== Material provided ==
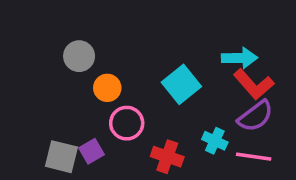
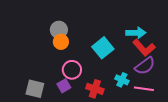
gray circle: (79, 56) -> (59, 30), moved
orange circle: (107, 88) -> (61, 42), moved
purple square: (91, 151) -> (64, 86), moved

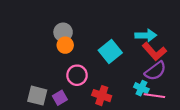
cyan cross: (122, 80) -> (141, 88), moved
purple square: (64, 86) -> (60, 98), moved

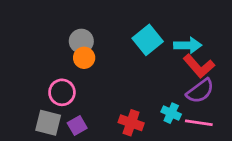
cyan square: (110, 52) -> (148, 40), moved
pink circle: (77, 75) -> (62, 92), moved
cyan cross: (141, 88) -> (171, 113), moved

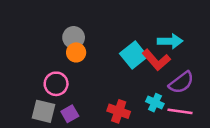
cyan square: (148, 40) -> (134, 55), moved
red L-shape: (199, 66) -> (156, 60), moved

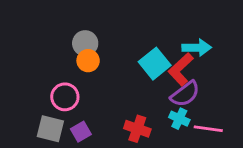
red L-shape: (156, 60) -> (181, 69), turned 88
purple semicircle: (181, 83) -> (185, 94), moved

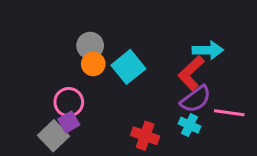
cyan square: (155, 64) -> (128, 67), moved
gray square: (50, 129) -> (53, 136), turned 32
pink line: (208, 129) -> (229, 113), moved
purple square: (81, 132) -> (69, 122), moved

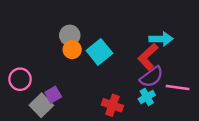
pink circle: (69, 102) -> (20, 79), moved
cyan cross: (189, 125) -> (147, 97), turned 35

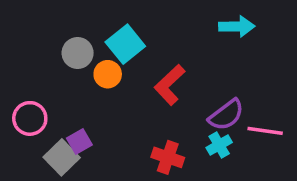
gray circle: (70, 35) -> (78, 53), moved
cyan arrow: (161, 39) -> (237, 26), moved
cyan square: (99, 52) -> (125, 44), moved
red L-shape: (148, 57) -> (170, 85), moved

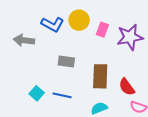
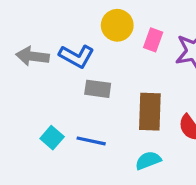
blue L-shape: (53, 24) -> (76, 56), moved

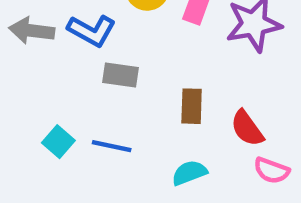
brown rectangle: (150, 112) -> (192, 106), size x0.7

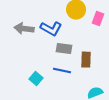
brown rectangle: (192, 106) -> (86, 60), moved
blue line: (112, 146) -> (62, 71), moved

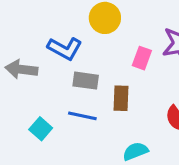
pink rectangle: (98, 19) -> (142, 58), moved
gray arrow: (24, 29) -> (21, 69), moved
===
◆ Work item
Please give back the material above exactly as written, pictures omitted.

◆ Response
gray circle: (79, 56) -> (59, 30), moved
orange circle: (107, 88) -> (61, 42), moved
purple square: (91, 151) -> (64, 86), moved

cyan cross: (122, 80) -> (141, 88), moved
purple square: (64, 86) -> (60, 98), moved

cyan square: (110, 52) -> (148, 40), moved
pink circle: (77, 75) -> (62, 92), moved
cyan cross: (141, 88) -> (171, 113), moved

cyan square: (148, 40) -> (134, 55), moved
red L-shape: (199, 66) -> (156, 60), moved

red L-shape: (156, 60) -> (181, 69), turned 88
purple semicircle: (181, 83) -> (185, 94), moved

cyan square: (155, 64) -> (128, 67), moved
gray square: (50, 129) -> (53, 136), turned 32
pink line: (208, 129) -> (229, 113), moved
purple square: (81, 132) -> (69, 122), moved

pink circle: (69, 102) -> (20, 79), moved
cyan cross: (189, 125) -> (147, 97), turned 35

gray circle: (70, 35) -> (78, 53), moved
cyan arrow: (161, 39) -> (237, 26), moved
cyan square: (99, 52) -> (125, 44), moved
red L-shape: (148, 57) -> (170, 85), moved

blue L-shape: (53, 24) -> (76, 56), moved

brown rectangle: (150, 112) -> (192, 106), size x0.7

brown rectangle: (192, 106) -> (86, 60), moved
blue line: (112, 146) -> (62, 71), moved

pink rectangle: (98, 19) -> (142, 58), moved
gray arrow: (24, 29) -> (21, 69), moved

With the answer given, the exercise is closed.